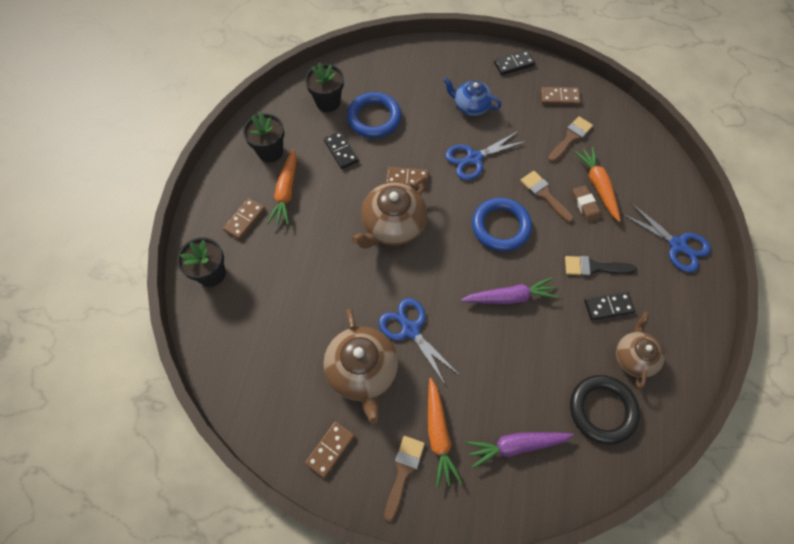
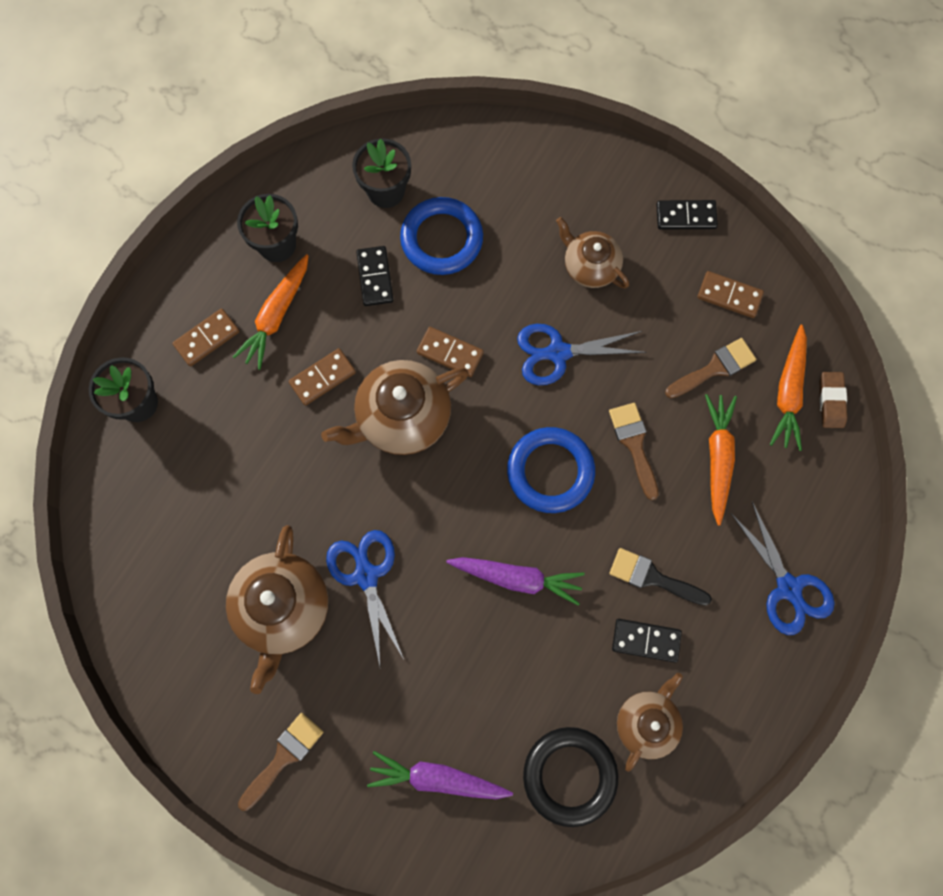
camera: 20 degrees right, 10 degrees up
(330, 449) = (205, 695): brown domino -> brown domino (322, 378)
(438, 434) = (346, 727): orange carrot -> orange carrot (788, 392)
(471, 106) = (590, 266): blue teapot -> brown teapot
(585, 205) = (685, 481): brown eraser -> brown eraser (831, 401)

• **EXERCISE PROMPT**:
How many lines in the records hold the string "brown"? Reply with the number alone.

• **THE COMPLETED TASK**:
3